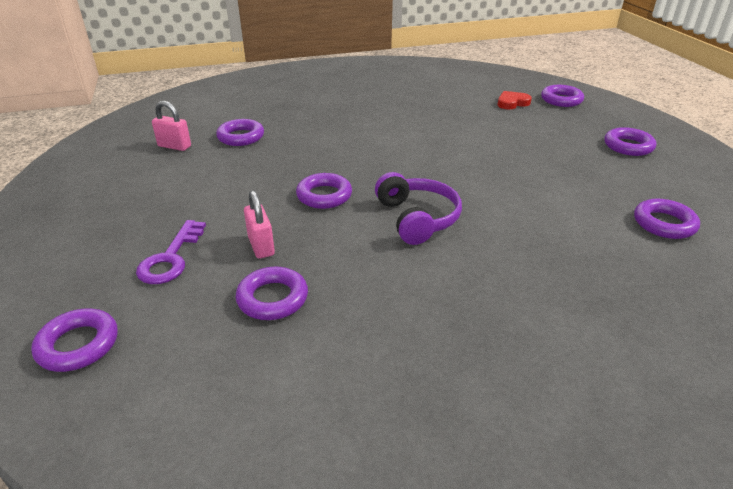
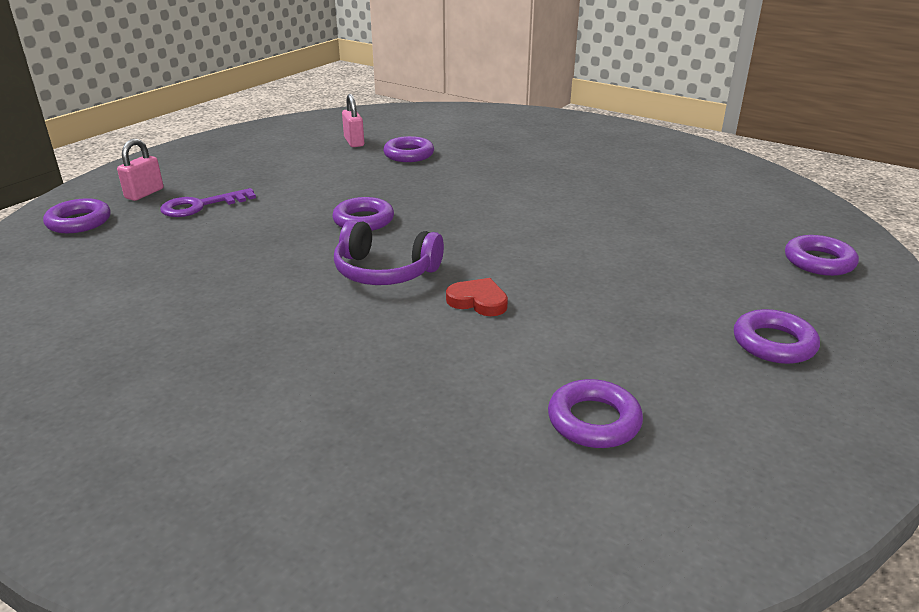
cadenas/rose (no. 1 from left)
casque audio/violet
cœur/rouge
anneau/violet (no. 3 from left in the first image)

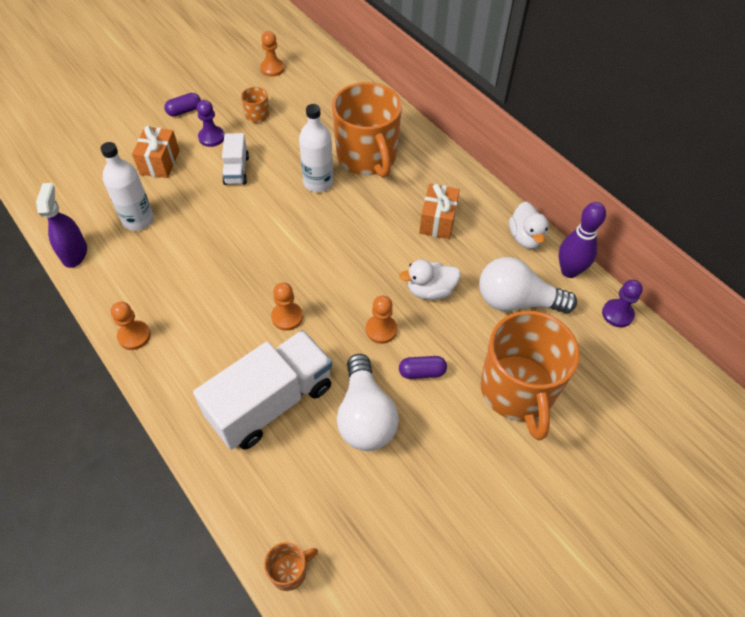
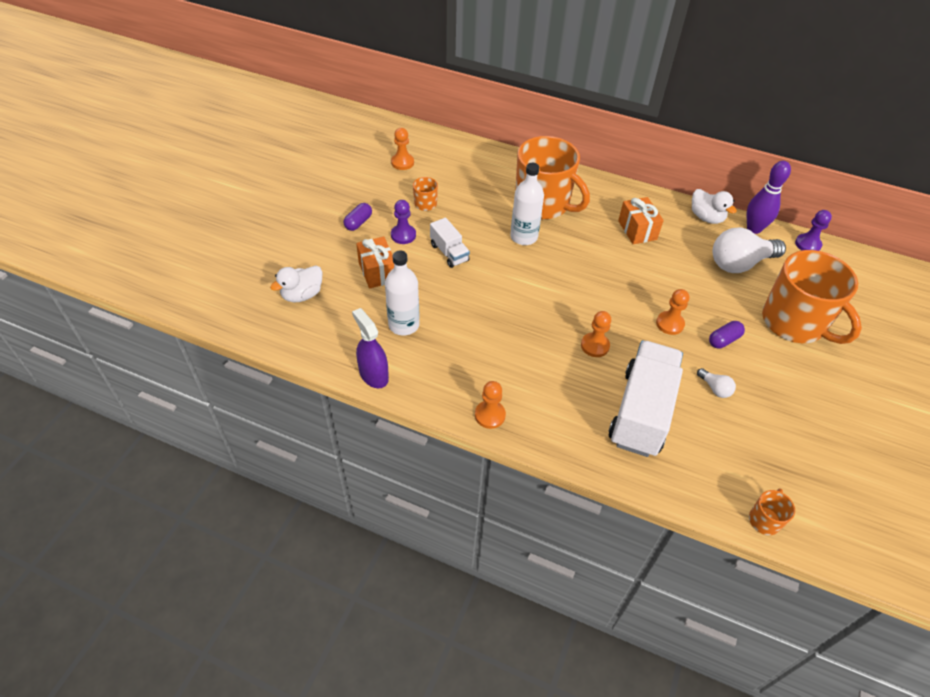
canard/blanc (no. 1 from left)
ampoule/blanc (no. 1 from left)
◆ ◆ ◆ ◆ ◆
• [WHAT IS BEING ASKED] Without the pictures, write out the whole listing exactly as it appears.

• [RESPONSE BELOW]
cadenas/rose (no. 1 from left)
casque audio/violet
cœur/rouge
anneau/violet (no. 3 from left in the first image)

canard/blanc (no. 1 from left)
ampoule/blanc (no. 1 from left)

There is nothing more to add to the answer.